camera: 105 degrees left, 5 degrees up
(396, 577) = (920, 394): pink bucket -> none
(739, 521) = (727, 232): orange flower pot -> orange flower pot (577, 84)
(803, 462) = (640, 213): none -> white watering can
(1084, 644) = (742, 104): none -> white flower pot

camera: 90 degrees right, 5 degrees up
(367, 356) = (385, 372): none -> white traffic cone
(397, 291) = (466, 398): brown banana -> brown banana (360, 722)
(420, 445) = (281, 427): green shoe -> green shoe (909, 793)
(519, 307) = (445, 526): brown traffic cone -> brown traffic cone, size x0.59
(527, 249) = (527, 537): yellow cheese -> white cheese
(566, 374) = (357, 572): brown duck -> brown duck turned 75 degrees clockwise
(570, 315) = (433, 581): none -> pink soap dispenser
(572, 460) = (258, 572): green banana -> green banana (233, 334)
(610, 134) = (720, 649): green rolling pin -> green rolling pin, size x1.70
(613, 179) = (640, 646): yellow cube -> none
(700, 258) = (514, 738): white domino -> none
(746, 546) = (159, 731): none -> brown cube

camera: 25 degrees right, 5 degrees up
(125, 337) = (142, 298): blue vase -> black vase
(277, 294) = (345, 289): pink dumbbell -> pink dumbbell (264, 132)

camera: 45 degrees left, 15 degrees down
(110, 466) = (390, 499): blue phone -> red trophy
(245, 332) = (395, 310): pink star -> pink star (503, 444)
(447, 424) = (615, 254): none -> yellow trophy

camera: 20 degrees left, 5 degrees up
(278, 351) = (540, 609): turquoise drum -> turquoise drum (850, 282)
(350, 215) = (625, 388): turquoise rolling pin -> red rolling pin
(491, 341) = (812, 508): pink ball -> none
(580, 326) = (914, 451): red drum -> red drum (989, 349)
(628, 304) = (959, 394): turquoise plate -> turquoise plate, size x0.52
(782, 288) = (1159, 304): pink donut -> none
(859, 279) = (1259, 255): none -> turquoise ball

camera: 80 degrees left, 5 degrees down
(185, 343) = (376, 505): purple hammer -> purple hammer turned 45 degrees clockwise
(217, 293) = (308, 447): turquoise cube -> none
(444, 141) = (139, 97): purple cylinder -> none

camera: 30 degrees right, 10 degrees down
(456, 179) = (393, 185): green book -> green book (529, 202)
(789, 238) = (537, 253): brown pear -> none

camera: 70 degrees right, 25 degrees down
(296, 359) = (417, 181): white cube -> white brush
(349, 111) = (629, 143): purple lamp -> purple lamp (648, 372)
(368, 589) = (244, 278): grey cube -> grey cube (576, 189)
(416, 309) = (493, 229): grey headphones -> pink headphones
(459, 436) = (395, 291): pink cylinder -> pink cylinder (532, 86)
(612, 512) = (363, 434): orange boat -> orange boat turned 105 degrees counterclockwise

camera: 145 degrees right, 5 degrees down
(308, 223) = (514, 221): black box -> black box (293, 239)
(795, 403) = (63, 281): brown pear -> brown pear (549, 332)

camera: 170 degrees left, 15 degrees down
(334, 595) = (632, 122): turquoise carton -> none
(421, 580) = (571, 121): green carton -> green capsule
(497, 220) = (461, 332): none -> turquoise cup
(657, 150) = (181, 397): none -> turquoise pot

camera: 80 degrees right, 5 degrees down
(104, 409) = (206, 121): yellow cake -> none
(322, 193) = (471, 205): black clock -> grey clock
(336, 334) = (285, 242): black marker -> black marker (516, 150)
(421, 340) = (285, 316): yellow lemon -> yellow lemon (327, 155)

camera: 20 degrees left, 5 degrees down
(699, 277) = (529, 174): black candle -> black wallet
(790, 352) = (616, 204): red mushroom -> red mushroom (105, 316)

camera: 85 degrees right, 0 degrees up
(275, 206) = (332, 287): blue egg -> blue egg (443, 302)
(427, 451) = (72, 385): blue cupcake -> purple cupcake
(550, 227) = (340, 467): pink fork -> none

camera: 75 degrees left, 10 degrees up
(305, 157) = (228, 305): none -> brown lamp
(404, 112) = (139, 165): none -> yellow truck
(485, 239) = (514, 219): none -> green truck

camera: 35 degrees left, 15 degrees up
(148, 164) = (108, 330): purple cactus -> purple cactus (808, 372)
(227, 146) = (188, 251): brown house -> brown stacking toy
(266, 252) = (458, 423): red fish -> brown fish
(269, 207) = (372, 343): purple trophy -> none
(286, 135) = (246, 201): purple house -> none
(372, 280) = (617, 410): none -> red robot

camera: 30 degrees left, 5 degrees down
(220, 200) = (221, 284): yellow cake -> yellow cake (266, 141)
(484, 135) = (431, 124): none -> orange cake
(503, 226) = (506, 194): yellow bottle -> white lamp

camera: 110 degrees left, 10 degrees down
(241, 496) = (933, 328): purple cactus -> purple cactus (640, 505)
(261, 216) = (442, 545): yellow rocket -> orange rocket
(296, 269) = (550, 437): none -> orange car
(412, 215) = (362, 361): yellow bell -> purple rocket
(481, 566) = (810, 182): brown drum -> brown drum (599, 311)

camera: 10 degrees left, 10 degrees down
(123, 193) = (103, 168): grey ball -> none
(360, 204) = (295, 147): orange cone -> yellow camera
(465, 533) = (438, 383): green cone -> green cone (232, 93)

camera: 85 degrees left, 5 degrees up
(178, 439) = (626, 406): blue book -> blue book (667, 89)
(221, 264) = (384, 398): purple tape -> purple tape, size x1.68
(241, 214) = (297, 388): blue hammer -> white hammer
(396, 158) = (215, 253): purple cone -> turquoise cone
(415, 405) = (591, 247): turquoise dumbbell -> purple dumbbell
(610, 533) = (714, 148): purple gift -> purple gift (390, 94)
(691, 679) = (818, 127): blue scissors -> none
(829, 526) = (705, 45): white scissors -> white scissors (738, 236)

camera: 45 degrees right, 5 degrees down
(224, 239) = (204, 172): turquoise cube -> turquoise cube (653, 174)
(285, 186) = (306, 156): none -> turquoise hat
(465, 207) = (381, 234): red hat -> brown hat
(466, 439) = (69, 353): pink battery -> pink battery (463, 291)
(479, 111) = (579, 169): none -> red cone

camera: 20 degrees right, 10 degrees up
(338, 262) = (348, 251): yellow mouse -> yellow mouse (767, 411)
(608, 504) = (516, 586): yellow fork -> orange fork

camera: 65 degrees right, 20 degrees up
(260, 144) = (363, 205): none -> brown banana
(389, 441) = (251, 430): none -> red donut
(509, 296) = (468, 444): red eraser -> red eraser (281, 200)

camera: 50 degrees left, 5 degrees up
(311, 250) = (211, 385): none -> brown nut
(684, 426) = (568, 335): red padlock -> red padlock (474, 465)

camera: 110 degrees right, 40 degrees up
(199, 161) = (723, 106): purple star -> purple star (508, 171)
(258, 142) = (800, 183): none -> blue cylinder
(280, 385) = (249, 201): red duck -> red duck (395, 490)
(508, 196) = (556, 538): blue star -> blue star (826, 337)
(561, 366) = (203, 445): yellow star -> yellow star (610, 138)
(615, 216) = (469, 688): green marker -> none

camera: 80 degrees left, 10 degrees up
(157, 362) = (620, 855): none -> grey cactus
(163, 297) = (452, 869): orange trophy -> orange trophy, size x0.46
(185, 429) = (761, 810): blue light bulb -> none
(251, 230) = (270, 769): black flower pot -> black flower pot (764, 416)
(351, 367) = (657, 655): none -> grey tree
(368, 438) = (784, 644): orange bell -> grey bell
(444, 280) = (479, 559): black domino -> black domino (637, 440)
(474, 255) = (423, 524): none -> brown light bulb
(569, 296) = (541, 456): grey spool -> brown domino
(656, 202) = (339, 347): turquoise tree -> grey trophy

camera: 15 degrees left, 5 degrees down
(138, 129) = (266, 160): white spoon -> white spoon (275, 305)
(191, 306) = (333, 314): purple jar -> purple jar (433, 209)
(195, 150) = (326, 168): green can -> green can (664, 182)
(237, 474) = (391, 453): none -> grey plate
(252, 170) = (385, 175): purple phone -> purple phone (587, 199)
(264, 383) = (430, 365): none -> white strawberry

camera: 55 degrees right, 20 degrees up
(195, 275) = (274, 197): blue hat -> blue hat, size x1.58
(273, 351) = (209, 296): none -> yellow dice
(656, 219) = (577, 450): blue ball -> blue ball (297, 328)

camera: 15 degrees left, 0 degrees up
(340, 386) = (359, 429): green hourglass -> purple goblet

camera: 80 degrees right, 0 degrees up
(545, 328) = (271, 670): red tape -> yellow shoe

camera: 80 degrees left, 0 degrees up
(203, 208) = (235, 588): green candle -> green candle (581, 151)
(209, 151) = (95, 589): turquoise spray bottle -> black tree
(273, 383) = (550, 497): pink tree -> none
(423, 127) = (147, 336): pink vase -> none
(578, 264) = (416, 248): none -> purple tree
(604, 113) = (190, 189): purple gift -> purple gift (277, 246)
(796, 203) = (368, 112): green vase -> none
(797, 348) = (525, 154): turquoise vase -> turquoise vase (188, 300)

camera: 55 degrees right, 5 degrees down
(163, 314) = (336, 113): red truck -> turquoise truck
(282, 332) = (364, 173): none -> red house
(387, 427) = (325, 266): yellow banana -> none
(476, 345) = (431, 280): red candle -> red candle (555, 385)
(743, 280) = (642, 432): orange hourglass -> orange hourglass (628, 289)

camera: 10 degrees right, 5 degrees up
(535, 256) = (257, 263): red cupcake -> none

**TASK:** Show every line of the material that includes the string "hourglass".

**TASK RESULT:**
(340, 386) = (359, 429): green hourglass -> purple goblet
(743, 280) = (642, 432): orange hourglass -> orange hourglass (628, 289)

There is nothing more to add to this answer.